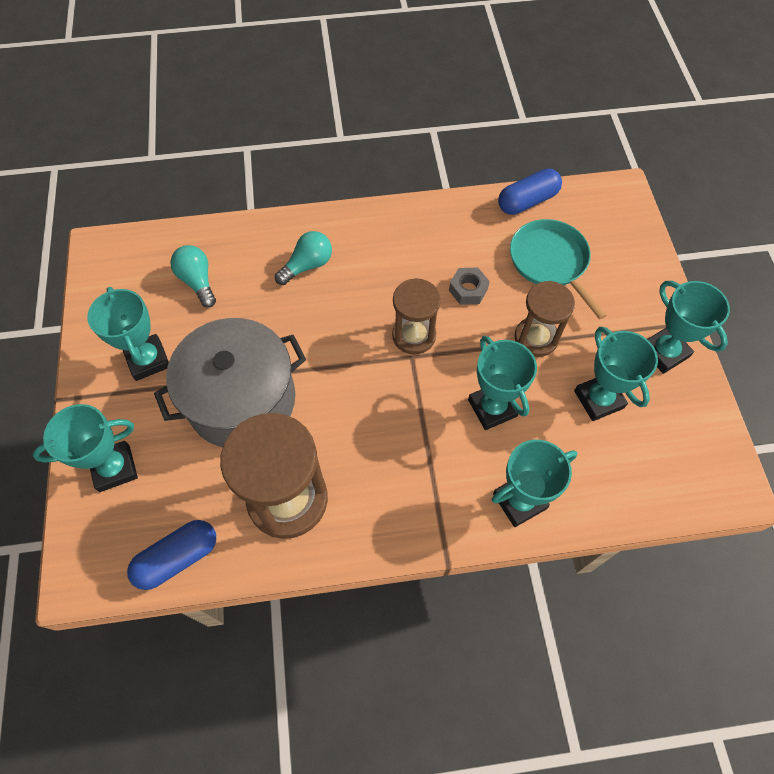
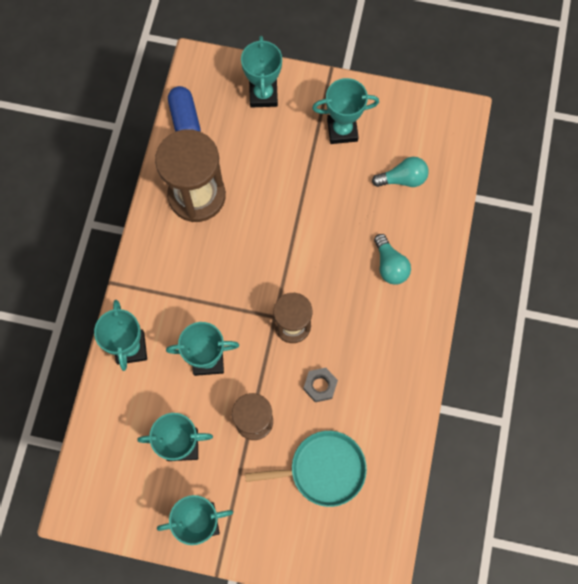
camera: 110 degrees right, 10 degrees up
(242, 400) = (284, 185): grey pot -> none
(527, 201) = (397, 480): blue capsule -> none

• **EXERCISE BRIEF**
All of the data above should be quoted exactly, except for the pictures.

• **ANSWER AREA**
camera: 110 degrees right, 10 degrees up
(242, 400) = (284, 185): grey pot -> none
(527, 201) = (397, 480): blue capsule -> none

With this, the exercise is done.